Your objective » Once the line with "C10: 1.5uF (plus" is found in the data, output it and each following line exactly, up to and including the line with "SW3: button (N2, VCC) -> none", and nothing before or after.

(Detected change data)
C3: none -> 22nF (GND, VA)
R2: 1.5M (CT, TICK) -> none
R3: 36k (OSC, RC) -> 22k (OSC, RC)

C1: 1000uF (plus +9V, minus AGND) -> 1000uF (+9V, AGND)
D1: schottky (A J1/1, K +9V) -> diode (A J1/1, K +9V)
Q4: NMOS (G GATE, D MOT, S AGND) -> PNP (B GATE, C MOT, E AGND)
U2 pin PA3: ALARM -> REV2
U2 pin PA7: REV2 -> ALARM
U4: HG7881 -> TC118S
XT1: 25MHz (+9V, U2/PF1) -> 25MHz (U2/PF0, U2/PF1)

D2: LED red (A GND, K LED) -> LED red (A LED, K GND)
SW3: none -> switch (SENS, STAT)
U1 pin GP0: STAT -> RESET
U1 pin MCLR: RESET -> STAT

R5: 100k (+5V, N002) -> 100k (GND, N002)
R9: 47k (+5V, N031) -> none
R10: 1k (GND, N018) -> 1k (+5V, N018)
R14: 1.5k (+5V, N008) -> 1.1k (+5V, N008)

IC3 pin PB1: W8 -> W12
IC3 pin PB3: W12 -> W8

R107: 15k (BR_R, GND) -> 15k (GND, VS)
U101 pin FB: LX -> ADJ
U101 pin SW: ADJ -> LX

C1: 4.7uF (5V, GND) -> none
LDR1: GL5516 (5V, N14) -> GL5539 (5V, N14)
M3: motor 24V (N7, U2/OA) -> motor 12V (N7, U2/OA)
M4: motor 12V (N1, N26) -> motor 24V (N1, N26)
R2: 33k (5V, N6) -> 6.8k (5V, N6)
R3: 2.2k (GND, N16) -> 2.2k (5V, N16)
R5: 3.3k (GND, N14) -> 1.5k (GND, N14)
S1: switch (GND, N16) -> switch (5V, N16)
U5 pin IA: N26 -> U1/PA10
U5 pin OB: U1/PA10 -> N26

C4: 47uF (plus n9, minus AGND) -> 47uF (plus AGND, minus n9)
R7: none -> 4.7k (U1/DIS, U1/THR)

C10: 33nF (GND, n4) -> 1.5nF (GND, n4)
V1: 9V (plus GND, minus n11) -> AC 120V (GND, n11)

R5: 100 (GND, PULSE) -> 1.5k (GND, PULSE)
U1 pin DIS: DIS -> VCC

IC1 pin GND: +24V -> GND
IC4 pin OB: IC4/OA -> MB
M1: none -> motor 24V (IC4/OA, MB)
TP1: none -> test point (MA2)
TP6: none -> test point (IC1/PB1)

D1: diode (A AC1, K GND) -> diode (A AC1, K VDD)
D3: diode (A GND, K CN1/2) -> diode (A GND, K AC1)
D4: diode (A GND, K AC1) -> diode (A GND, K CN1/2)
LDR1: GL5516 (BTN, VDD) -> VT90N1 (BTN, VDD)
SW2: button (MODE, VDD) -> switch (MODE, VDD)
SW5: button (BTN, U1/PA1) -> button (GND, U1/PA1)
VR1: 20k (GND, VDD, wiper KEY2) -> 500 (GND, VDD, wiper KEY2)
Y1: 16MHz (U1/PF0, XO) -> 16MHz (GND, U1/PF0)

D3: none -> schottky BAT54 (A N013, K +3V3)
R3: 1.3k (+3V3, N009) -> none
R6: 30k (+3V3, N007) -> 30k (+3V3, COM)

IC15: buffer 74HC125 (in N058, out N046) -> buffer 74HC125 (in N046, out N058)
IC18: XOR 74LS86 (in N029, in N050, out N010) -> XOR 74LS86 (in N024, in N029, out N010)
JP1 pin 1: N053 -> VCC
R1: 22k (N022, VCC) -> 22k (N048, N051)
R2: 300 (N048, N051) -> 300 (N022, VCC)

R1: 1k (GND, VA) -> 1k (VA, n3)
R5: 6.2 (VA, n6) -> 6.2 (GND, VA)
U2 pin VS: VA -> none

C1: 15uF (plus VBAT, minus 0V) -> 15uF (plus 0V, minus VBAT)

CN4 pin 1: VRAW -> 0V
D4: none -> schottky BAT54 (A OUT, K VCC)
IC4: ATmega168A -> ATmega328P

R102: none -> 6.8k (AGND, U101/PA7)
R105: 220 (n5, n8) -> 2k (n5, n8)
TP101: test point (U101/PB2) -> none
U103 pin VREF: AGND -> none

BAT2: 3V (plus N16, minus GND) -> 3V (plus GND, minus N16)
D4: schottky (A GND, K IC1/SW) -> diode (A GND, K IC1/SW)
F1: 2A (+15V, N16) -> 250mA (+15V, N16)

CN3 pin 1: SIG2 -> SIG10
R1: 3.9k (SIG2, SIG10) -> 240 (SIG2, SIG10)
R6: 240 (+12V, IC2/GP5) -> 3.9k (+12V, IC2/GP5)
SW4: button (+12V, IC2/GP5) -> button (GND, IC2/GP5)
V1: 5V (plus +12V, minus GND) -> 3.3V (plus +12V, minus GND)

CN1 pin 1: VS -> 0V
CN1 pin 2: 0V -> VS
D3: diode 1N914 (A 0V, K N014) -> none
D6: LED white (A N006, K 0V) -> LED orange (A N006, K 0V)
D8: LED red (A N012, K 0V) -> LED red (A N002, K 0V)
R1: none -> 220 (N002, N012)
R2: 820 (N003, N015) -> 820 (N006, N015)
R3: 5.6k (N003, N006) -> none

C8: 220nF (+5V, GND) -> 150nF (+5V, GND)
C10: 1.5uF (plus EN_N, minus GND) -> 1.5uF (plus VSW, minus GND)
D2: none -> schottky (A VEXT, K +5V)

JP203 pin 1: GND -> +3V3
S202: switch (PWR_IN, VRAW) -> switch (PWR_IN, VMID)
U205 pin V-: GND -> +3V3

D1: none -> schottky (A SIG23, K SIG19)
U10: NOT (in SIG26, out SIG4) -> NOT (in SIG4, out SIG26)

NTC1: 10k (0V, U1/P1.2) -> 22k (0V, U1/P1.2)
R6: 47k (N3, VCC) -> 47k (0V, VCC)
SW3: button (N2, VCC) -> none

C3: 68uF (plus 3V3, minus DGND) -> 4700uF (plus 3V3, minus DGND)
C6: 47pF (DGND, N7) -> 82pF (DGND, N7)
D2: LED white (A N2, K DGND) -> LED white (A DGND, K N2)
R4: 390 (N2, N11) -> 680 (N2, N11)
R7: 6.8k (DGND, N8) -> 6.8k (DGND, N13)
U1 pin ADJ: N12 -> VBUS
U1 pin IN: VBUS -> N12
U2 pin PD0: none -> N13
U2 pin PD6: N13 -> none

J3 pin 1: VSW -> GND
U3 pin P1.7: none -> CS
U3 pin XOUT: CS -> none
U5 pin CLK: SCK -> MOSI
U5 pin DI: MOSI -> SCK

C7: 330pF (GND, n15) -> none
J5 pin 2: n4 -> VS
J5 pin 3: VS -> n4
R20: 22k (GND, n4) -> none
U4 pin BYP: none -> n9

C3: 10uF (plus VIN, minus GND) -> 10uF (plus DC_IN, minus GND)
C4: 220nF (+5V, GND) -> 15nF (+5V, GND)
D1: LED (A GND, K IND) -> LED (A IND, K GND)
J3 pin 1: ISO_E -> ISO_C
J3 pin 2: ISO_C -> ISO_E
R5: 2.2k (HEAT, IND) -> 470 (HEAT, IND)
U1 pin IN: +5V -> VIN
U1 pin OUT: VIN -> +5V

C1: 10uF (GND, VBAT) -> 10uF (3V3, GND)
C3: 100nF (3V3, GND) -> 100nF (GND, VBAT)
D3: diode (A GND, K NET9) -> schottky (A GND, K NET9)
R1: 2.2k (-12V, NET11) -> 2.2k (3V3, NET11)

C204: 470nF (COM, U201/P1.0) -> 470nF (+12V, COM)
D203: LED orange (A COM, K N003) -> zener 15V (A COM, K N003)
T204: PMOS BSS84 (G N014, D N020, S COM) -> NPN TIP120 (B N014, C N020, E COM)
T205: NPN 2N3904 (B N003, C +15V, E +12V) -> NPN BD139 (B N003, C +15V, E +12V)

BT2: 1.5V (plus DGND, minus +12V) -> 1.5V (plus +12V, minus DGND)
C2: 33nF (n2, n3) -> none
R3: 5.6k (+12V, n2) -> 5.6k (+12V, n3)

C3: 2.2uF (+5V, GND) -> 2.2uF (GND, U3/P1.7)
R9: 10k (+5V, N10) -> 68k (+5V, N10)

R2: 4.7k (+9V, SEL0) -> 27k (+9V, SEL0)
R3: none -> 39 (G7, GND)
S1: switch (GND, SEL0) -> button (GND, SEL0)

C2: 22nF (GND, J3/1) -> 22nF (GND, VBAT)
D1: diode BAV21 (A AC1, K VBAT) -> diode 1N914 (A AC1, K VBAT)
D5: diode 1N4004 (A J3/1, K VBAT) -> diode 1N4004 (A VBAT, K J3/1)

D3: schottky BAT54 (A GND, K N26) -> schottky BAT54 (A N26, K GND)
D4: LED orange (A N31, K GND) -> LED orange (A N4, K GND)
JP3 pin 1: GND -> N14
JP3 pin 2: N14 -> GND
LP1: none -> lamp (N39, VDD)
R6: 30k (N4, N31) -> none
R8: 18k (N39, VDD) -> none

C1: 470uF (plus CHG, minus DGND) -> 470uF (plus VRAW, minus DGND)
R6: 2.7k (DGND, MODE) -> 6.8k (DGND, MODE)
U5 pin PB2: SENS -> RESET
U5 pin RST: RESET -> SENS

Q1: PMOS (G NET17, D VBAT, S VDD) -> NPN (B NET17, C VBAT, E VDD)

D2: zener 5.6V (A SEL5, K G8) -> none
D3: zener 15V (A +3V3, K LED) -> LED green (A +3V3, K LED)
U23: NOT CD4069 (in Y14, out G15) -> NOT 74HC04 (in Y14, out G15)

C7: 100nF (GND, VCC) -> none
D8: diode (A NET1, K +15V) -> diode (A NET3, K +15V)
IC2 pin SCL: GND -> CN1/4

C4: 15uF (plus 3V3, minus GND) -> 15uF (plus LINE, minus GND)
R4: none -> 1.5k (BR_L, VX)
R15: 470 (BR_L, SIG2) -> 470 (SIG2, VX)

Solution to this exercise »
C10: 1.5uF (plus EN_N, minus GND) -> 1.5uF (plus VSW, minus GND)
D2: none -> schottky (A VEXT, K +5V)

JP203 pin 1: GND -> +3V3
S202: switch (PWR_IN, VRAW) -> switch (PWR_IN, VMID)
U205 pin V-: GND -> +3V3

D1: none -> schottky (A SIG23, K SIG19)
U10: NOT (in SIG26, out SIG4) -> NOT (in SIG4, out SIG26)

NTC1: 10k (0V, U1/P1.2) -> 22k (0V, U1/P1.2)
R6: 47k (N3, VCC) -> 47k (0V, VCC)
SW3: button (N2, VCC) -> none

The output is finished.